===== MATERIAL FOR THE TASK

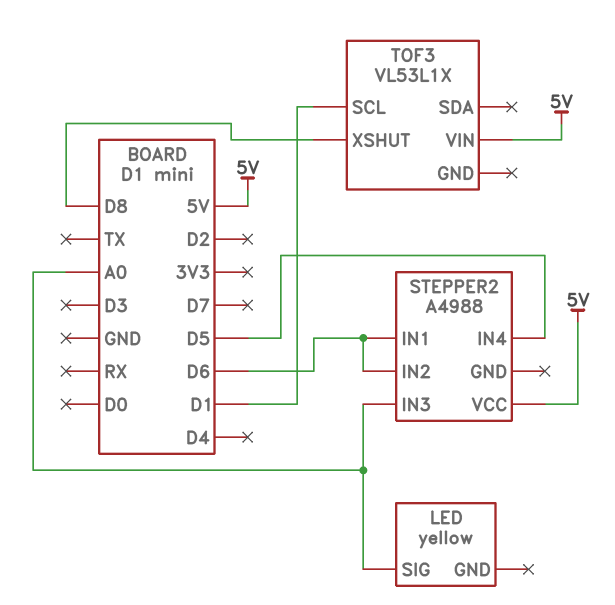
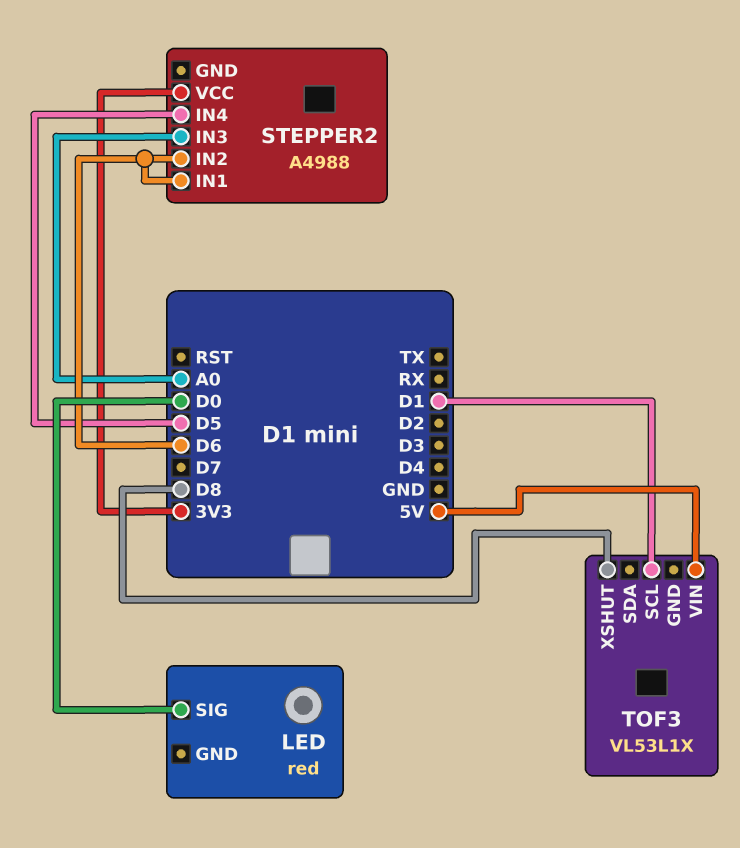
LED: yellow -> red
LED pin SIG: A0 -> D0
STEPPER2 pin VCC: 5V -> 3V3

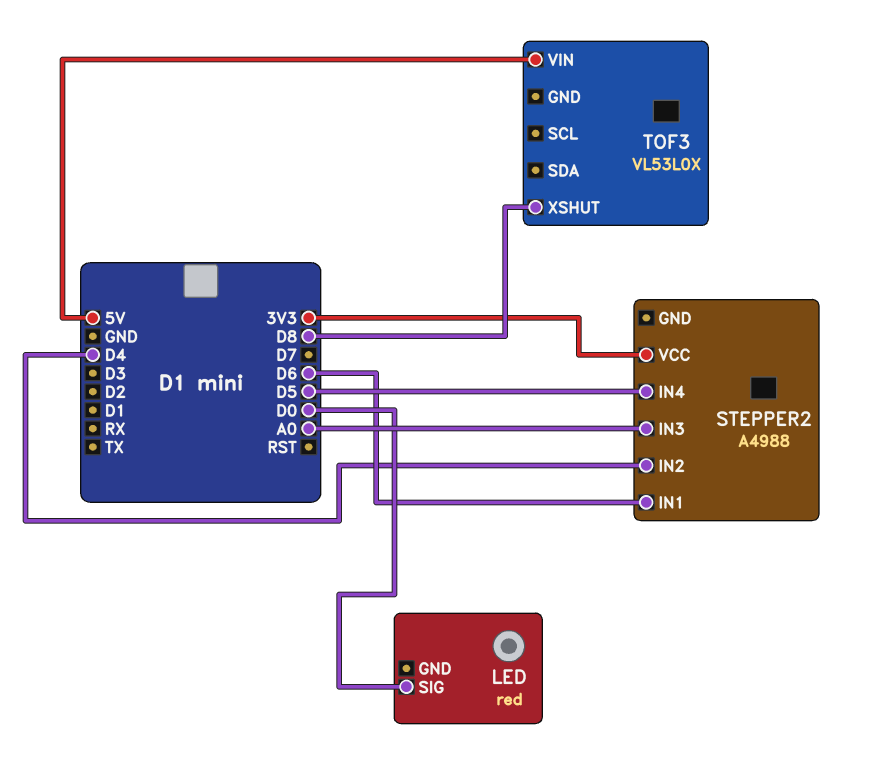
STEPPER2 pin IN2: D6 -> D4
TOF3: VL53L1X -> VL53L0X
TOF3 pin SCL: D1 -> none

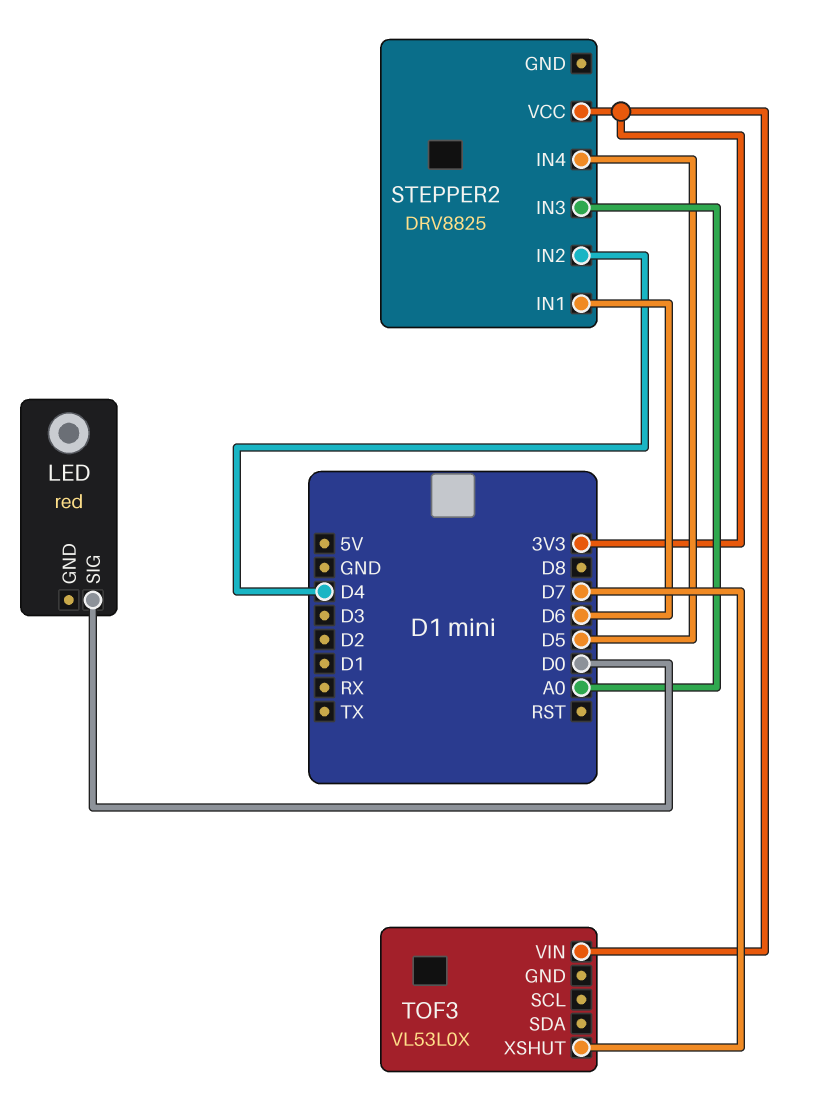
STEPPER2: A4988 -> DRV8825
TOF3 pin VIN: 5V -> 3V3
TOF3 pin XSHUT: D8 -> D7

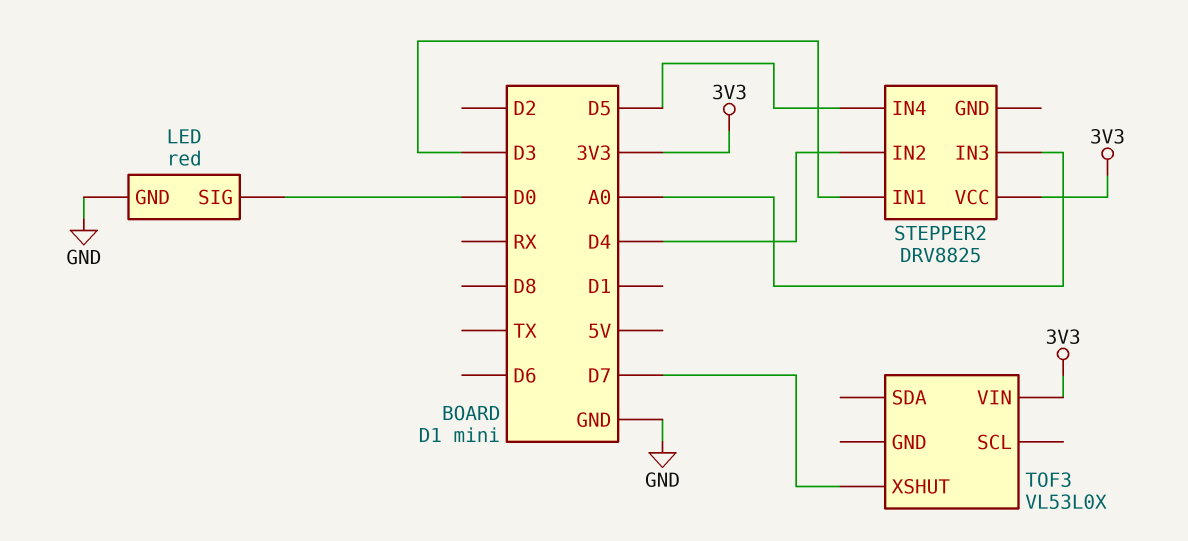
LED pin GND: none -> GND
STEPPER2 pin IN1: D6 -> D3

==========
===== MATERIAL FOR THE TASK

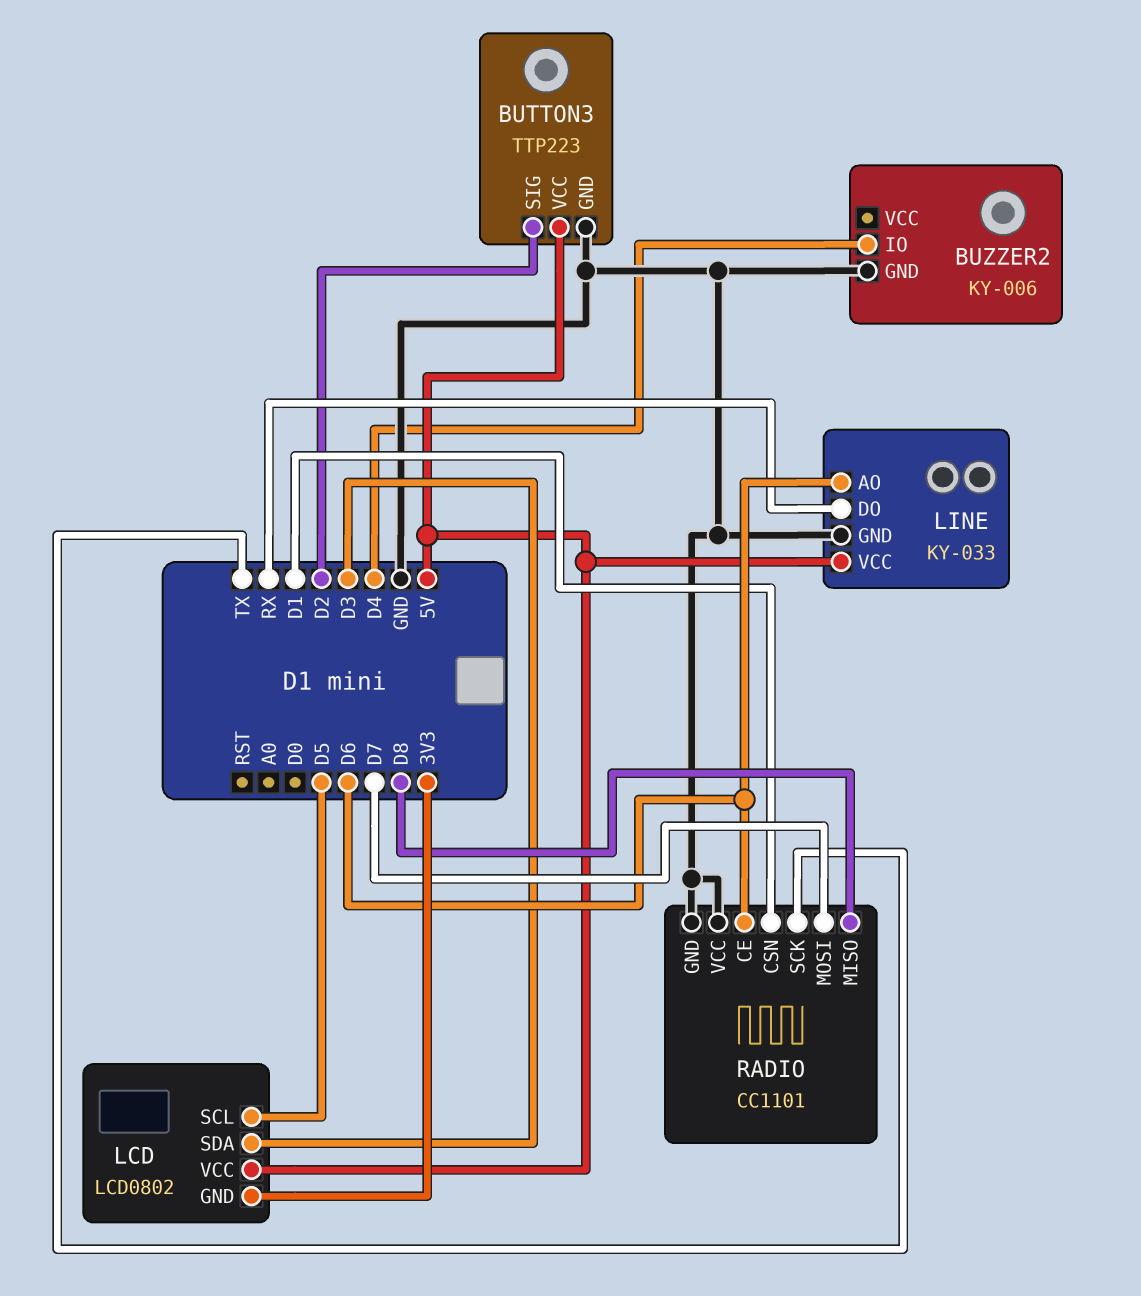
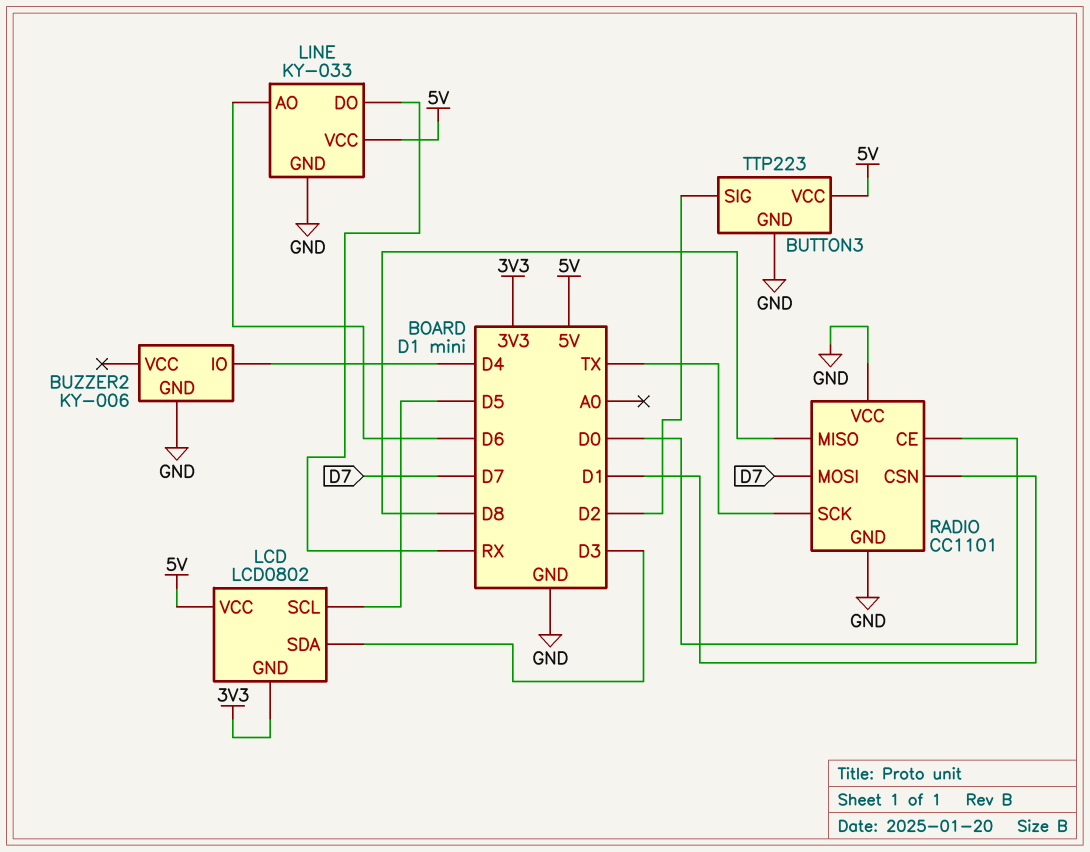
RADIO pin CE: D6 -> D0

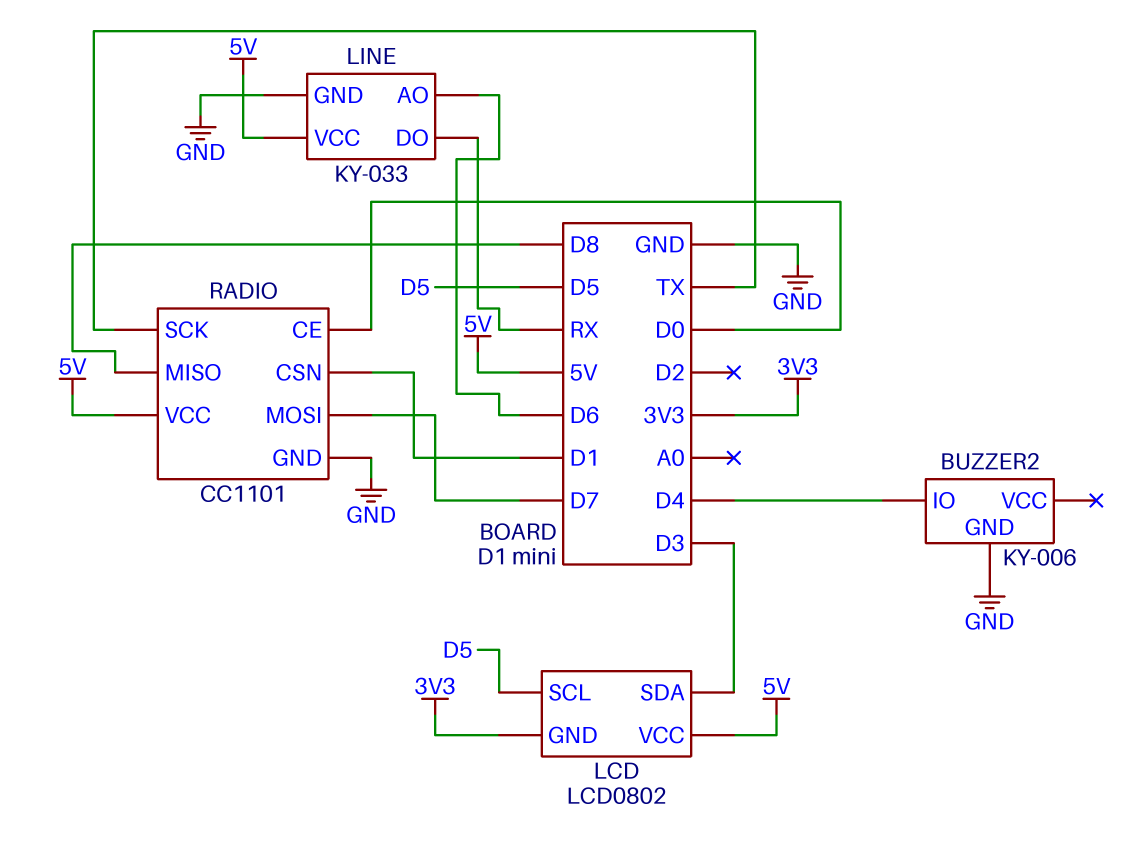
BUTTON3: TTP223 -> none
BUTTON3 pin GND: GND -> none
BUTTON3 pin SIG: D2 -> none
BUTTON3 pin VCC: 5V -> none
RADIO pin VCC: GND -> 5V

==========

#### [REQUIREMENT]
Would you retype exactly the lines above, from the line with "BUTTON3 pin SIG: D2 -> none" to the line with "RADIO pin VCC: GND -> 5V", with both end lines kept and nothing more?

#### [ANSWER SECTION]
BUTTON3 pin SIG: D2 -> none
BUTTON3 pin VCC: 5V -> none
RADIO pin VCC: GND -> 5V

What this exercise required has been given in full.